YOUR ASSIGNMENT: Reproduce the entries below in full and without error.

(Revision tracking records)
*** Begin section ***

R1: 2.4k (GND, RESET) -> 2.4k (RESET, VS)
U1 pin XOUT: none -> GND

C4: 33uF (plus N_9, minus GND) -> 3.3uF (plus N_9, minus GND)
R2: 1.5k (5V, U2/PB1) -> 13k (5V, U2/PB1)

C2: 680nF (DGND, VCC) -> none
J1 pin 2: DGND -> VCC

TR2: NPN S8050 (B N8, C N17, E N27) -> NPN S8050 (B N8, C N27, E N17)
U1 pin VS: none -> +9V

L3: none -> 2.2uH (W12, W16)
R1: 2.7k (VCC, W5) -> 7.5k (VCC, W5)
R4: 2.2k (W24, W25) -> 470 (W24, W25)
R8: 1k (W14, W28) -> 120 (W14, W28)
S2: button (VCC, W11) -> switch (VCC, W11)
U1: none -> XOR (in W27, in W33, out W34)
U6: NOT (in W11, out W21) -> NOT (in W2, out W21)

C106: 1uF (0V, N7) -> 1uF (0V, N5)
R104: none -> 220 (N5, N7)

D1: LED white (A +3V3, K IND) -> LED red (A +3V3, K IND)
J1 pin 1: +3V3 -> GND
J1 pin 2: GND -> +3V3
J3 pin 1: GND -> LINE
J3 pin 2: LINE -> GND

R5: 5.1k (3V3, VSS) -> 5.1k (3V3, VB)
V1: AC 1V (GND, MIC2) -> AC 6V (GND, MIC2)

*** End section ***

SOLUTION FOR THIS PROBLEM:
R1: 2.4k (GND, RESET) -> 2.4k (RESET, VS)
U1 pin XOUT: none -> GND

C4: 33uF (plus N_9, minus GND) -> 3.3uF (plus N_9, minus GND)
R2: 1.5k (5V, U2/PB1) -> 13k (5V, U2/PB1)

C2: 680nF (DGND, VCC) -> none
J1 pin 2: DGND -> VCC

TR2: NPN S8050 (B N8, C N17, E N27) -> NPN S8050 (B N8, C N27, E N17)
U1 pin VS: none -> +9V

L3: none -> 2.2uH (W12, W16)
R1: 2.7k (VCC, W5) -> 7.5k (VCC, W5)
R4: 2.2k (W24, W25) -> 470 (W24, W25)
R8: 1k (W14, W28) -> 120 (W14, W28)
S2: button (VCC, W11) -> switch (VCC, W11)
U1: none -> XOR (in W27, in W33, out W34)
U6: NOT (in W11, out W21) -> NOT (in W2, out W21)

C106: 1uF (0V, N7) -> 1uF (0V, N5)
R104: none -> 220 (N5, N7)

D1: LED white (A +3V3, K IND) -> LED red (A +3V3, K IND)
J1 pin 1: +3V3 -> GND
J1 pin 2: GND -> +3V3
J3 pin 1: GND -> LINE
J3 pin 2: LINE -> GND

R5: 5.1k (3V3, VSS) -> 5.1k (3V3, VB)
V1: AC 1V (GND, MIC2) -> AC 6V (GND, MIC2)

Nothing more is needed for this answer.